***** MATERIAL PROVIDED

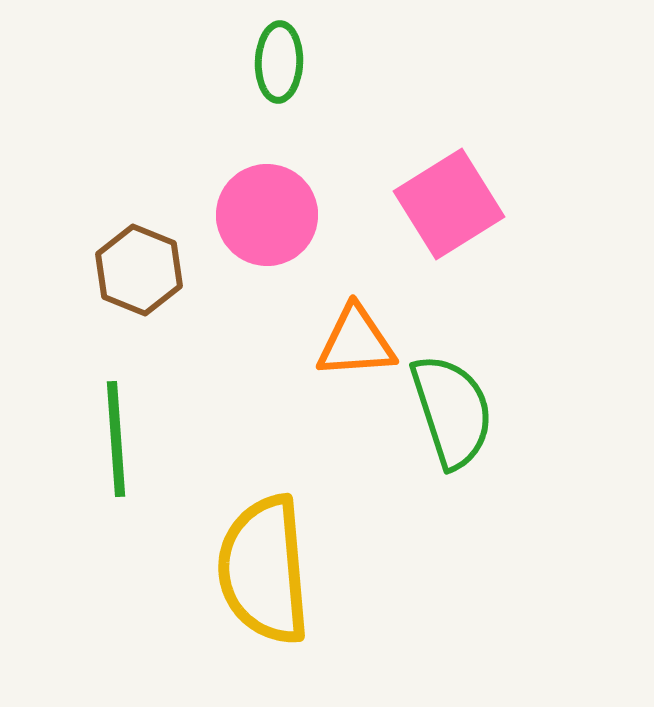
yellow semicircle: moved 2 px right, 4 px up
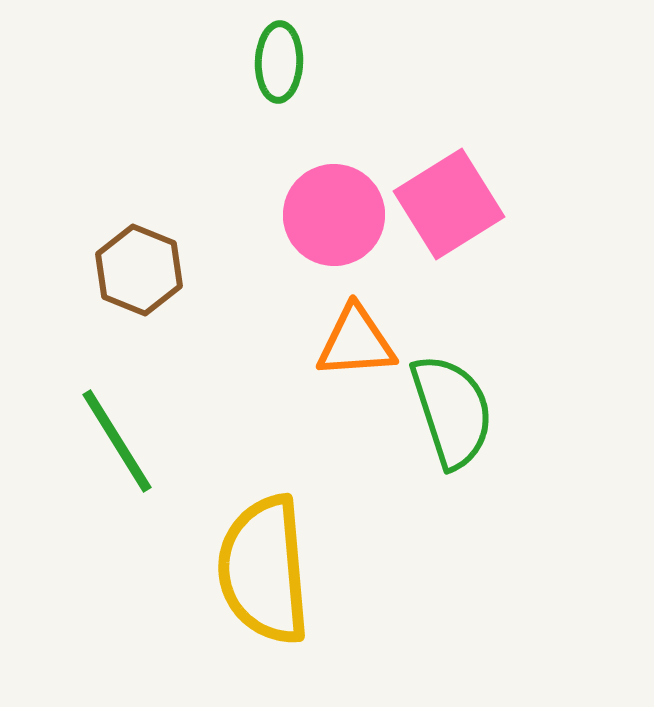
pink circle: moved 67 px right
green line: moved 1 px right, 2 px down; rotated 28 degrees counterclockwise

**********
***** MATERIAL PROVIDED

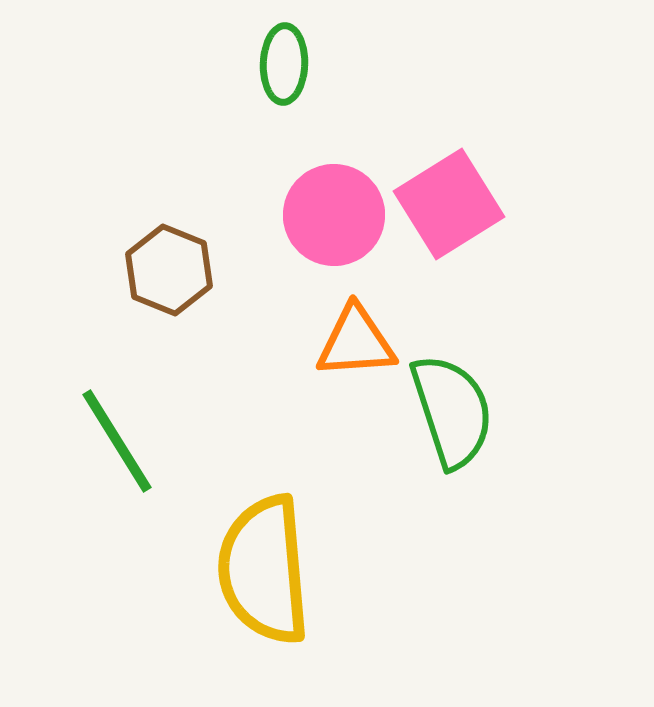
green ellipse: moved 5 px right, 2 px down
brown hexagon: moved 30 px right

**********
***** MATERIAL PROVIDED

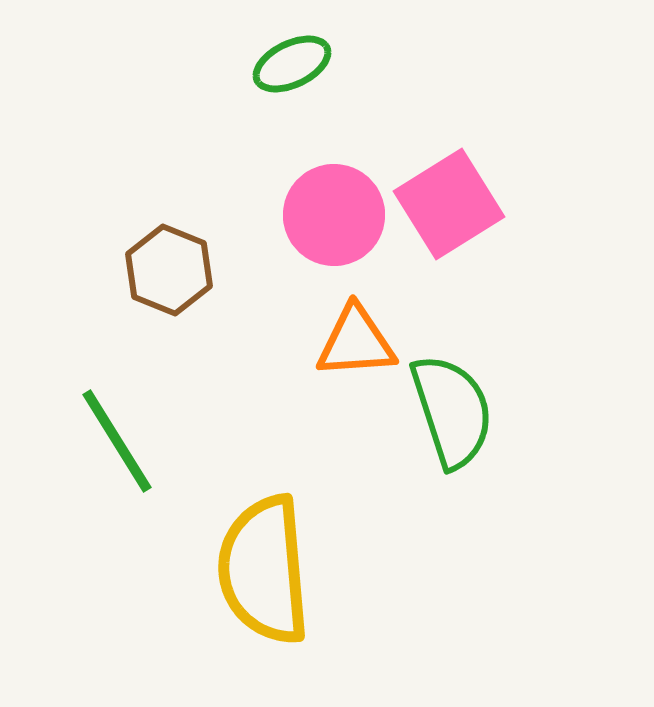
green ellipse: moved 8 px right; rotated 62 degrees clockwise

**********

» **TASK**: Render the lines of the records above as a JSON list of strings, one string per line and no blank lines. Start with the line that contains "pink circle: moved 67 px right" and go on through the line that contains "green line: moved".

» **SOLUTION TO THE PROBLEM**:
[
  "pink circle: moved 67 px right",
  "green line: moved 1 px right, 2 px down; rotated 28 degrees counterclockwise"
]